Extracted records

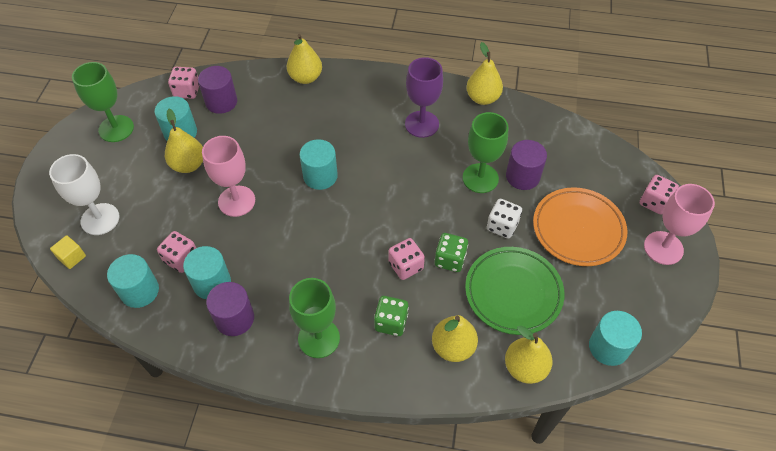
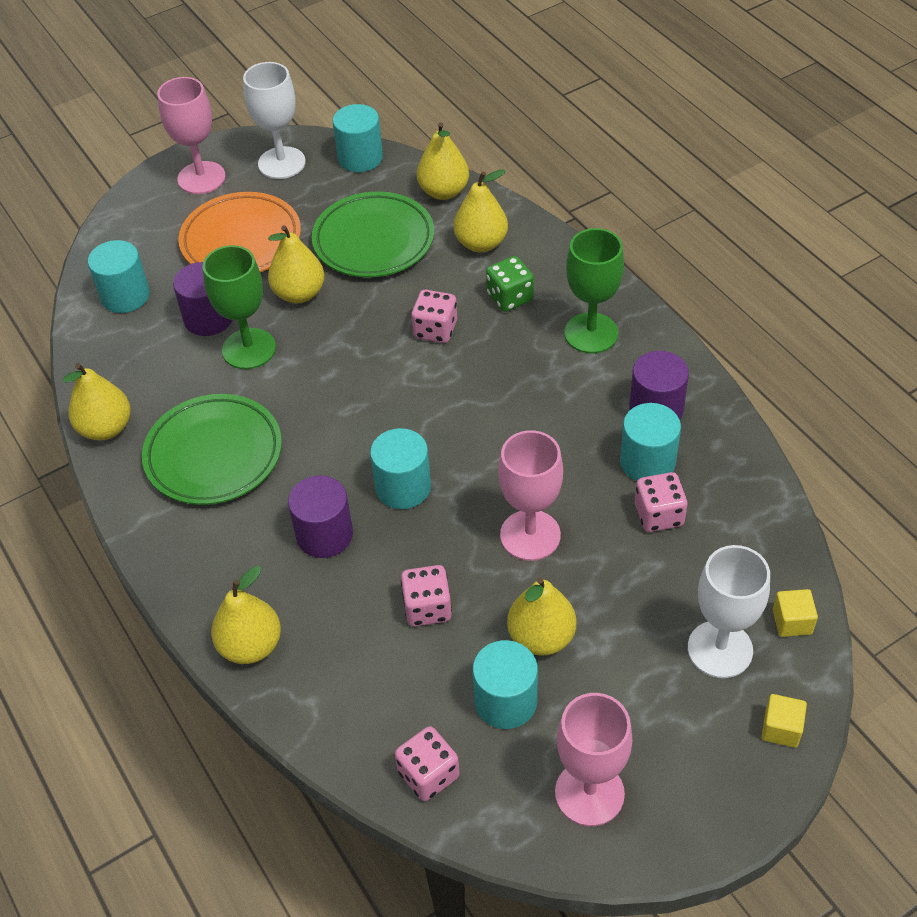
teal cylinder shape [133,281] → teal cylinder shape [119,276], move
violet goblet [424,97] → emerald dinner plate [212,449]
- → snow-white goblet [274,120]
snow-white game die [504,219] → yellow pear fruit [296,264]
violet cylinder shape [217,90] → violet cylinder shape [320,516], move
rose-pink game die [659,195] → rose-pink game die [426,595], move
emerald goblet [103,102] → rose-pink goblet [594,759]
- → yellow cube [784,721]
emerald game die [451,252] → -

REQUIREMENT: Those lines above that contain the string "shape" should be returned.

EXERCISE RESULT:
teal cylinder shape [133,281] → teal cylinder shape [119,276], move
violet cylinder shape [217,90] → violet cylinder shape [320,516], move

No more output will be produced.